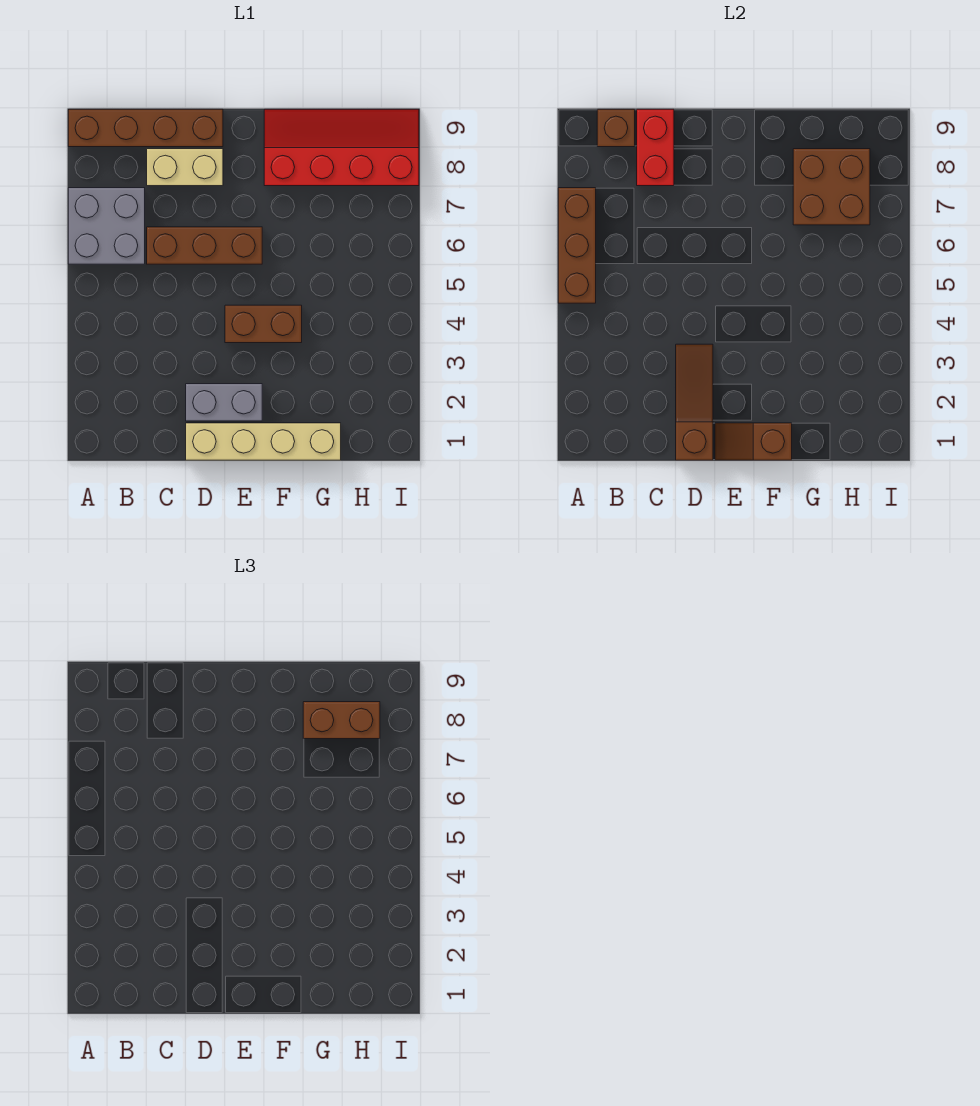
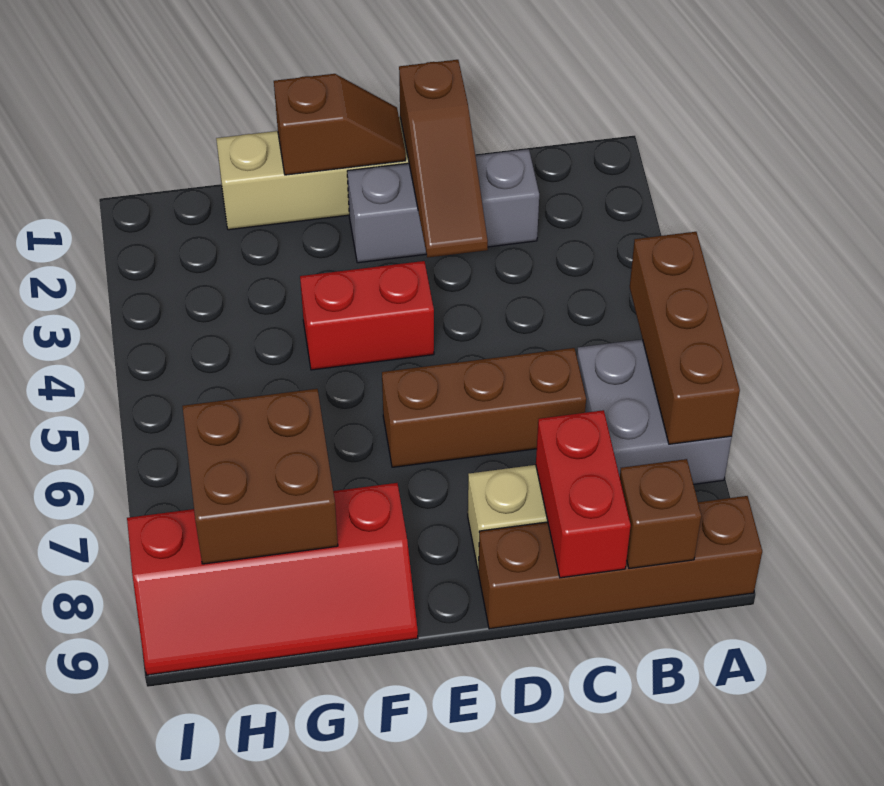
grey brick D2:E2 level 1 -> grey brick C2:E2 level 1
brown brick E4:F4 level 1 -> red brick E4:F4 level 1
brown brick G8:H8 level 3 -> none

· · · ·

WHAT TO DO - Copy the lines above exactly. Do not include pictures.

SOLUTION TO THIS PROBLEM -
grey brick D2:E2 level 1 -> grey brick C2:E2 level 1
brown brick E4:F4 level 1 -> red brick E4:F4 level 1
brown brick G8:H8 level 3 -> none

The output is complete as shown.